Identify each line in the listing below that contains the string "page", and copy every such line in full.

(Rows showing where targets appear)
--
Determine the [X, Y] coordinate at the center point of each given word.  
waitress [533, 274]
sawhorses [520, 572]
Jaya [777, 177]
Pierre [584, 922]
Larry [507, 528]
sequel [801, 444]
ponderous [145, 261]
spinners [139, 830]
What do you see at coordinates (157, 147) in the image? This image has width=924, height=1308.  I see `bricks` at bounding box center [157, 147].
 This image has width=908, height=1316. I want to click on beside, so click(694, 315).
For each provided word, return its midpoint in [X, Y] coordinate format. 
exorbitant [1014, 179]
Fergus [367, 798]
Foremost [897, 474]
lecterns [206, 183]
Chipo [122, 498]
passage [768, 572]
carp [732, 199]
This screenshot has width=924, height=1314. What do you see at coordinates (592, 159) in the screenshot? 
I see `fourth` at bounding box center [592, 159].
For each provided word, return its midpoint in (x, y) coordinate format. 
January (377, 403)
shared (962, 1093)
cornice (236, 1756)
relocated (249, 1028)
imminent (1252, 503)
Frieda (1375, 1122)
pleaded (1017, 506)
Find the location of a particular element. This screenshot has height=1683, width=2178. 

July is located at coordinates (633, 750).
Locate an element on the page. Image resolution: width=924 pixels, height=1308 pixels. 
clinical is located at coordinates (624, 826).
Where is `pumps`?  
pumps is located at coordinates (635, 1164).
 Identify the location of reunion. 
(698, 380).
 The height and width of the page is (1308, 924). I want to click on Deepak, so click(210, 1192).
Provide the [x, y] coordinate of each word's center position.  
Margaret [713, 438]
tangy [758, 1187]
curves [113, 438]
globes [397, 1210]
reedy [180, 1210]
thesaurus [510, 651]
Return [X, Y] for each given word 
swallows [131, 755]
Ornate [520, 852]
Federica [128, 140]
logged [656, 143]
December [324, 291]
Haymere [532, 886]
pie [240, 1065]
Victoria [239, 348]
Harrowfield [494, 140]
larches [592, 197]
--
_Correct answer_
Locate an element on the page. Image resolution: width=924 pixels, height=1308 pixels. 
 The height and width of the page is (1308, 924). I want to click on Deepak, so click(210, 1192).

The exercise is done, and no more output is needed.